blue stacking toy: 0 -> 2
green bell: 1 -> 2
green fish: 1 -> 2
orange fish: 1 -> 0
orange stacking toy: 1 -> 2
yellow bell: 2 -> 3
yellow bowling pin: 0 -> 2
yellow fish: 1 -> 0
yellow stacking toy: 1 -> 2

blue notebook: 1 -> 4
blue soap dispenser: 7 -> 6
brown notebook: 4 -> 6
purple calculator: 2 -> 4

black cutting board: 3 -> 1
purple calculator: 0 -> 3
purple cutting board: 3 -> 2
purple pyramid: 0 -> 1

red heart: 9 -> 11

--

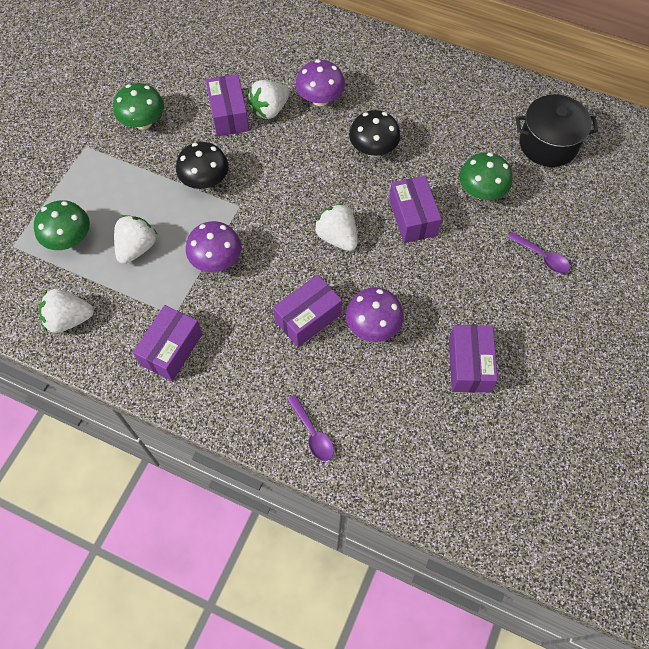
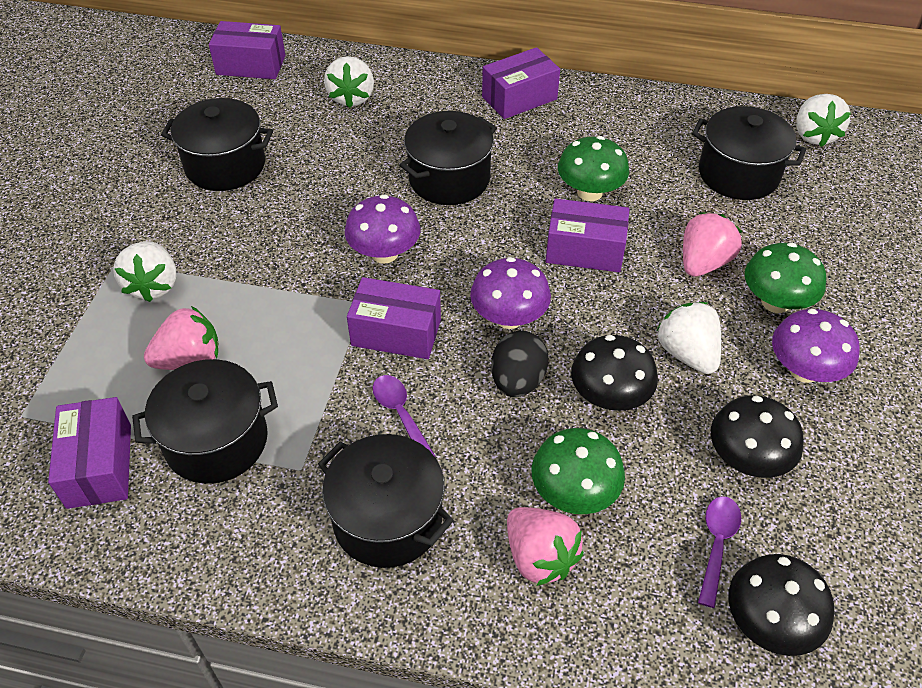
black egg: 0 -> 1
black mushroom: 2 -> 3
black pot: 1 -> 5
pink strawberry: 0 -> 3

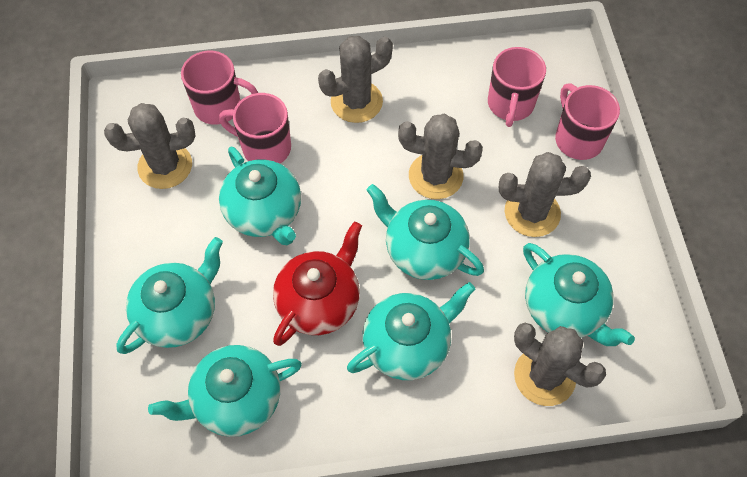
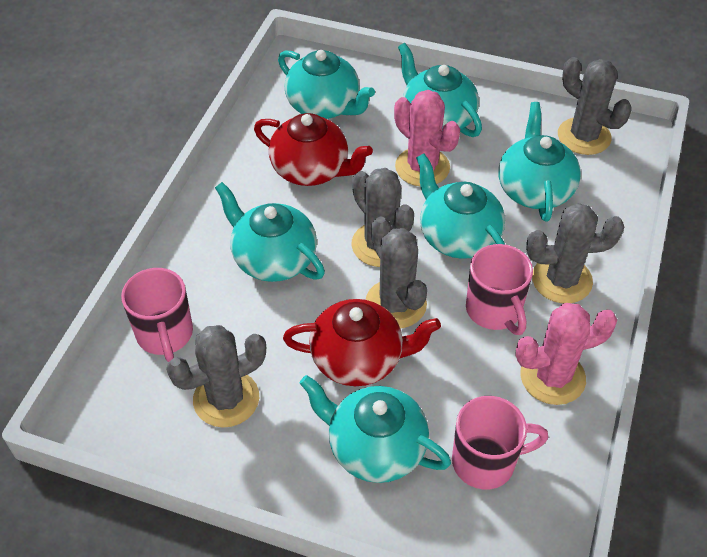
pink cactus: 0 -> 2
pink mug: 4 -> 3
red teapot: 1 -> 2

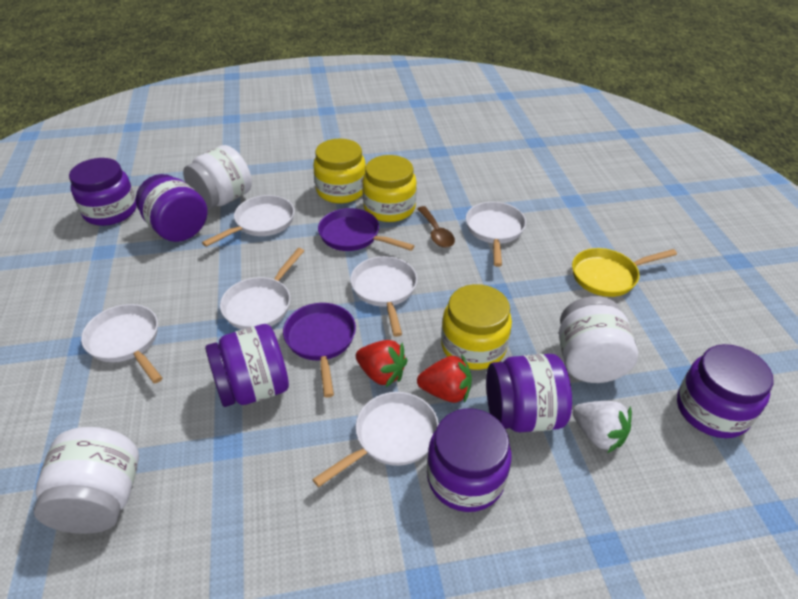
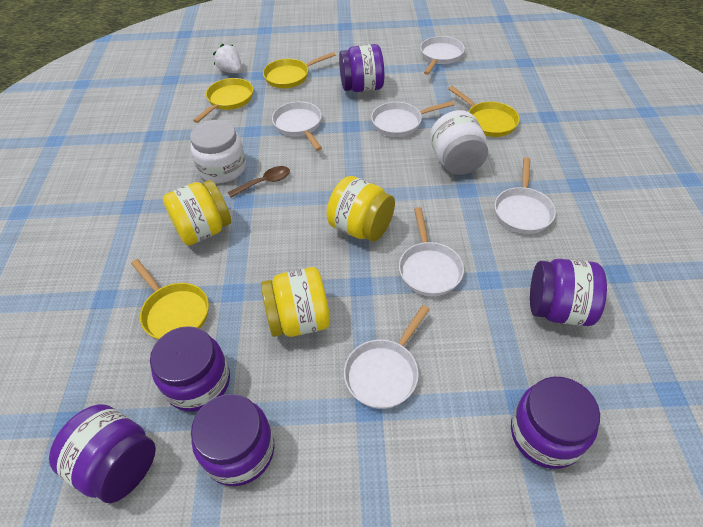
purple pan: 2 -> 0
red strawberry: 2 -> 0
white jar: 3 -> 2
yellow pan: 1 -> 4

* * *

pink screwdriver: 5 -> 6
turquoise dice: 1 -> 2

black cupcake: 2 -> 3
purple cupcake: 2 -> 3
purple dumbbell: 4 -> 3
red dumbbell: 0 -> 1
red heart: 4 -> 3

**ACTION ITEM**
The lines above from the one containing "yellow fish: 1 -> 0" through the one containing "red heart: 9 -> 11" are to be set down exactly, and no others.

**WRITTEN RESPONSE**
yellow fish: 1 -> 0
yellow stacking toy: 1 -> 2

blue notebook: 1 -> 4
blue soap dispenser: 7 -> 6
brown notebook: 4 -> 6
purple calculator: 2 -> 4

black cutting board: 3 -> 1
purple calculator: 0 -> 3
purple cutting board: 3 -> 2
purple pyramid: 0 -> 1

red heart: 9 -> 11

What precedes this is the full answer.